■ **TO DO**
Print out the data below with every line intact.

======== GIVEN DATA ========

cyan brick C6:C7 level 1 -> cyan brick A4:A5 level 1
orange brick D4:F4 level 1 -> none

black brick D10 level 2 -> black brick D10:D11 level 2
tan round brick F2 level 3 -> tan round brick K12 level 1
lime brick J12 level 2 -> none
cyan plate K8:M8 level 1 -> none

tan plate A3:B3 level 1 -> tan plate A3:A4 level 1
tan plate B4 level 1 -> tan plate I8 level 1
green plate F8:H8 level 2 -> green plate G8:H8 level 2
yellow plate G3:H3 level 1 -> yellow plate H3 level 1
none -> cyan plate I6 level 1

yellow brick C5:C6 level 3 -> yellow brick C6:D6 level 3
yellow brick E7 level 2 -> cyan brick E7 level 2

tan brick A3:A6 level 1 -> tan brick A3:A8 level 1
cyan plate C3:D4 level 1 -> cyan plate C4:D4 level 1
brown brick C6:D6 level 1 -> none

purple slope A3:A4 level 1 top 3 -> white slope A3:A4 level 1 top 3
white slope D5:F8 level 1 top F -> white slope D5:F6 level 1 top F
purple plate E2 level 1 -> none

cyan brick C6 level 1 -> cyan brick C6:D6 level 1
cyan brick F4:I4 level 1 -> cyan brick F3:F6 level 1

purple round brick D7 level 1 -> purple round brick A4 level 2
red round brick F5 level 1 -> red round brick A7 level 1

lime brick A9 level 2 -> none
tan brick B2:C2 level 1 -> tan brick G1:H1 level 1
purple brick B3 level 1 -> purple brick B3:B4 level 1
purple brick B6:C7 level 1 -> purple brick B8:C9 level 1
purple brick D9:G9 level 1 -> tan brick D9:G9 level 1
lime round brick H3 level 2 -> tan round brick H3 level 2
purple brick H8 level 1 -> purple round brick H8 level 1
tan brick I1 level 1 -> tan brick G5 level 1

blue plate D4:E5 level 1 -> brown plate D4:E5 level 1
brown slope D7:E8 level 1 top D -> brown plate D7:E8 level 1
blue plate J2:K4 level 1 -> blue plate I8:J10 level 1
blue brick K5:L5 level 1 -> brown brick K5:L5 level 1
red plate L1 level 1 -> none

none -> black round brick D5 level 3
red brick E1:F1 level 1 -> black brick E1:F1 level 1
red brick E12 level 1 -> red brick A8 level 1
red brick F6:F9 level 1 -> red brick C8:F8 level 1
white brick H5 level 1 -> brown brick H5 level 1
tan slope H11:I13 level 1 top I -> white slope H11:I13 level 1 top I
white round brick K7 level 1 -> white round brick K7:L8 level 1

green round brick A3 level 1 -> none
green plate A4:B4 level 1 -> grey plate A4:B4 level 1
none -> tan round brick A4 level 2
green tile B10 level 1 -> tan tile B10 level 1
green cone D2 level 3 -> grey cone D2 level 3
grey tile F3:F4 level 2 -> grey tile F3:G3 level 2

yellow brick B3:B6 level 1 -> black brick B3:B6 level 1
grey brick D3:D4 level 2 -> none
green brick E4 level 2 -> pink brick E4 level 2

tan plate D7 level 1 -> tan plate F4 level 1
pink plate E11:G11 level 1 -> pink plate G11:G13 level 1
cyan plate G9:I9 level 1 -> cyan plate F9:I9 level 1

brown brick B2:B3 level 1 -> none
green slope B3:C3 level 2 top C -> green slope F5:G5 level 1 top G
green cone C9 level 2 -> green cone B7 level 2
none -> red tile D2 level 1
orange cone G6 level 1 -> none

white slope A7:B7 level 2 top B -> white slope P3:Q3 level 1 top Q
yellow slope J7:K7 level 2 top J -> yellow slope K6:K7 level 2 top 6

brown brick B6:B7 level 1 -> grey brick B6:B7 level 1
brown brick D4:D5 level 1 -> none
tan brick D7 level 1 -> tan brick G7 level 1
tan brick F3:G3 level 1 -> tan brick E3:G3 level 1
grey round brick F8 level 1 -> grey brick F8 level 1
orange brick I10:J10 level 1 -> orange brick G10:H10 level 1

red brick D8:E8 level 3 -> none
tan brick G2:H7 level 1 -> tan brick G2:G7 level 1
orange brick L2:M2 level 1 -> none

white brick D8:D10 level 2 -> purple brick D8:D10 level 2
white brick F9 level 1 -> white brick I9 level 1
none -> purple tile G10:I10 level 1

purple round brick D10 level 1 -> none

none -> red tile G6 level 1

========

■ **RESPONSE TO THE TASK**
cyan brick C6:C7 level 1 -> cyan brick A4:A5 level 1
orange brick D4:F4 level 1 -> none

black brick D10 level 2 -> black brick D10:D11 level 2
tan round brick F2 level 3 -> tan round brick K12 level 1
lime brick J12 level 2 -> none
cyan plate K8:M8 level 1 -> none

tan plate A3:B3 level 1 -> tan plate A3:A4 level 1
tan plate B4 level 1 -> tan plate I8 level 1
green plate F8:H8 level 2 -> green plate G8:H8 level 2
yellow plate G3:H3 level 1 -> yellow plate H3 level 1
none -> cyan plate I6 level 1

yellow brick C5:C6 level 3 -> yellow brick C6:D6 level 3
yellow brick E7 level 2 -> cyan brick E7 level 2

tan brick A3:A6 level 1 -> tan brick A3:A8 level 1
cyan plate C3:D4 level 1 -> cyan plate C4:D4 level 1
brown brick C6:D6 level 1 -> none

purple slope A3:A4 level 1 top 3 -> white slope A3:A4 level 1 top 3
white slope D5:F8 level 1 top F -> white slope D5:F6 level 1 top F
purple plate E2 level 1 -> none

cyan brick C6 level 1 -> cyan brick C6:D6 level 1
cyan brick F4:I4 level 1 -> cyan brick F3:F6 level 1

purple round brick D7 level 1 -> purple round brick A4 level 2
red round brick F5 level 1 -> red round brick A7 level 1

lime brick A9 level 2 -> none
tan brick B2:C2 level 1 -> tan brick G1:H1 level 1
purple brick B3 level 1 -> purple brick B3:B4 level 1
purple brick B6:C7 level 1 -> purple brick B8:C9 level 1
purple brick D9:G9 level 1 -> tan brick D9:G9 level 1
lime round brick H3 level 2 -> tan round brick H3 level 2
purple brick H8 level 1 -> purple round brick H8 level 1
tan brick I1 level 1 -> tan brick G5 level 1

blue plate D4:E5 level 1 -> brown plate D4:E5 level 1
brown slope D7:E8 level 1 top D -> brown plate D7:E8 level 1
blue plate J2:K4 level 1 -> blue plate I8:J10 level 1
blue brick K5:L5 level 1 -> brown brick K5:L5 level 1
red plate L1 level 1 -> none

none -> black round brick D5 level 3
red brick E1:F1 level 1 -> black brick E1:F1 level 1
red brick E12 level 1 -> red brick A8 level 1
red brick F6:F9 level 1 -> red brick C8:F8 level 1
white brick H5 level 1 -> brown brick H5 level 1
tan slope H11:I13 level 1 top I -> white slope H11:I13 level 1 top I
white round brick K7 level 1 -> white round brick K7:L8 level 1

green round brick A3 level 1 -> none
green plate A4:B4 level 1 -> grey plate A4:B4 level 1
none -> tan round brick A4 level 2
green tile B10 level 1 -> tan tile B10 level 1
green cone D2 level 3 -> grey cone D2 level 3
grey tile F3:F4 level 2 -> grey tile F3:G3 level 2

yellow brick B3:B6 level 1 -> black brick B3:B6 level 1
grey brick D3:D4 level 2 -> none
green brick E4 level 2 -> pink brick E4 level 2

tan plate D7 level 1 -> tan plate F4 level 1
pink plate E11:G11 level 1 -> pink plate G11:G13 level 1
cyan plate G9:I9 level 1 -> cyan plate F9:I9 level 1

brown brick B2:B3 level 1 -> none
green slope B3:C3 level 2 top C -> green slope F5:G5 level 1 top G
green cone C9 level 2 -> green cone B7 level 2
none -> red tile D2 level 1
orange cone G6 level 1 -> none

white slope A7:B7 level 2 top B -> white slope P3:Q3 level 1 top Q
yellow slope J7:K7 level 2 top J -> yellow slope K6:K7 level 2 top 6

brown brick B6:B7 level 1 -> grey brick B6:B7 level 1
brown brick D4:D5 level 1 -> none
tan brick D7 level 1 -> tan brick G7 level 1
tan brick F3:G3 level 1 -> tan brick E3:G3 level 1
grey round brick F8 level 1 -> grey brick F8 level 1
orange brick I10:J10 level 1 -> orange brick G10:H10 level 1

red brick D8:E8 level 3 -> none
tan brick G2:H7 level 1 -> tan brick G2:G7 level 1
orange brick L2:M2 level 1 -> none

white brick D8:D10 level 2 -> purple brick D8:D10 level 2
white brick F9 level 1 -> white brick I9 level 1
none -> purple tile G10:I10 level 1

purple round brick D10 level 1 -> none

none -> red tile G6 level 1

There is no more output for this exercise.